§ Problem details
Could you give the entries again, exactly as written?

[Source records]
┏━━

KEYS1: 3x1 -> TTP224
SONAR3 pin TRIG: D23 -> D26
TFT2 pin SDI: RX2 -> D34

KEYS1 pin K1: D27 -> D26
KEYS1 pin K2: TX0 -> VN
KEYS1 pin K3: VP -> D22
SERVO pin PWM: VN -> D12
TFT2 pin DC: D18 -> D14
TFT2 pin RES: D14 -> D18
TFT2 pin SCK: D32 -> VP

┗━━

§ Response to this exercise
KEYS1: 3x1 -> TTP224
SONAR3 pin TRIG: D23 -> D26
TFT2 pin SDI: RX2 -> D34

KEYS1 pin K1: D27 -> D26
KEYS1 pin K2: TX0 -> VN
KEYS1 pin K3: VP -> D22
SERVO pin PWM: VN -> D12
TFT2 pin DC: D18 -> D14
TFT2 pin RES: D14 -> D18
TFT2 pin SCK: D32 -> VP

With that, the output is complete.